| Your objective |
Check each line of the records below for the word "none" and copy those where it appears.

[Source data]
»»

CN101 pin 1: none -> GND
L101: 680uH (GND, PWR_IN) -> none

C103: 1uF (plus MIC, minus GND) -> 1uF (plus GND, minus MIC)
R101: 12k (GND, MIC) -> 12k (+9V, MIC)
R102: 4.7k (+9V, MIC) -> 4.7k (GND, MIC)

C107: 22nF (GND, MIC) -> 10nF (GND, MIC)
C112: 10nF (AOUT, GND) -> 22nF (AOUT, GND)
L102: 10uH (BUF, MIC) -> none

««

| Answer to this task |
CN101 pin 1: none -> GND
L101: 680uH (GND, PWR_IN) -> none
L102: 10uH (BUF, MIC) -> none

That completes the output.